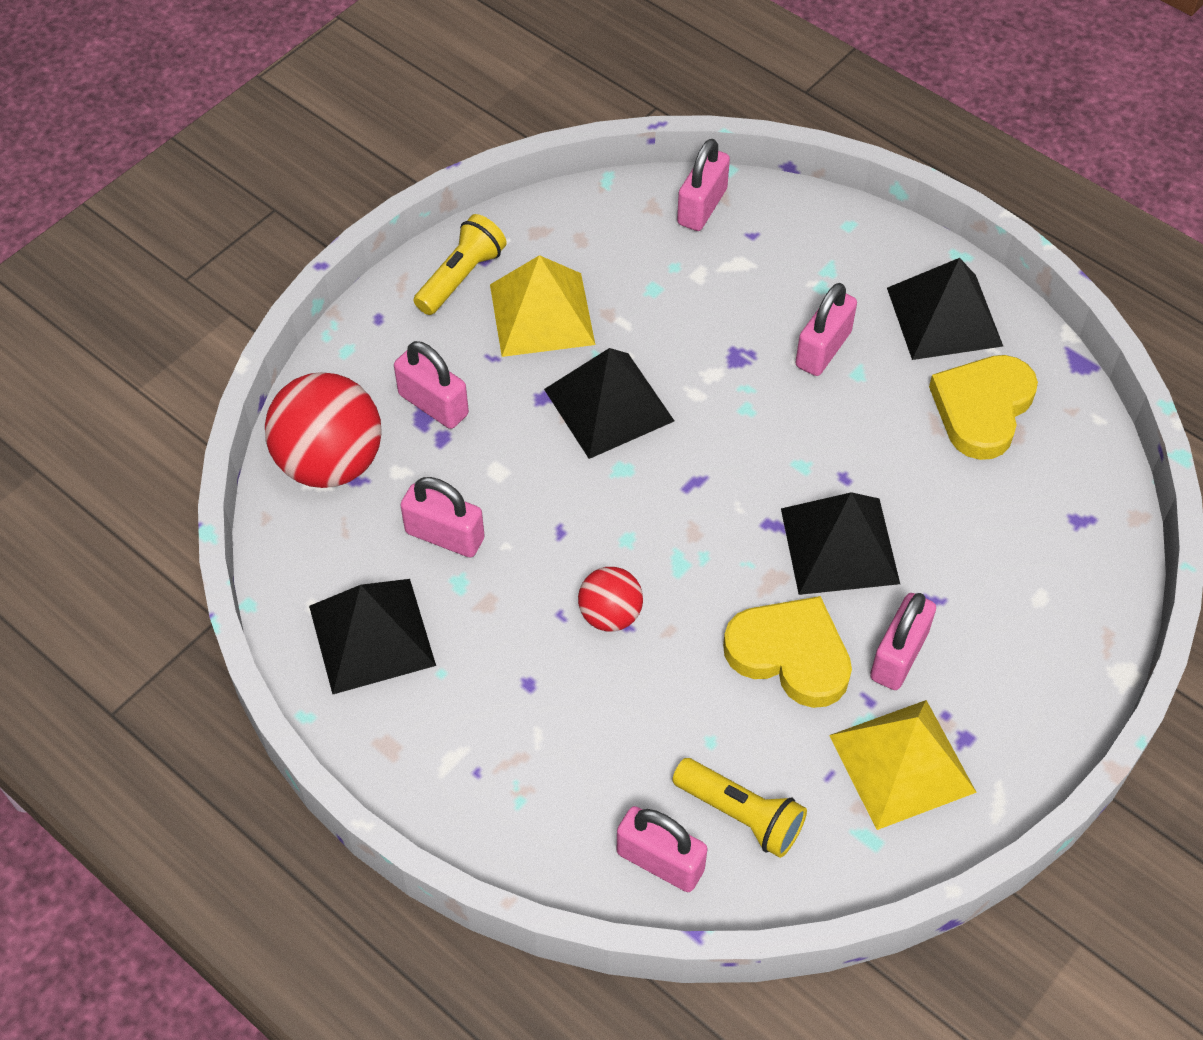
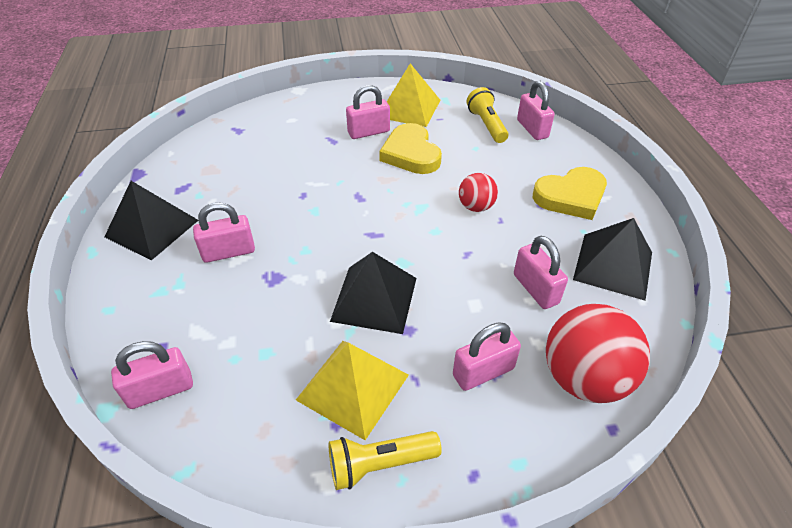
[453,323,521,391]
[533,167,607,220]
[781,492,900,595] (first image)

[Your instructions]: Return all the material exactly, skipping pictures.

[Your response]:
[453,323,521,391]
[533,167,607,220]
[781,492,900,595] (first image)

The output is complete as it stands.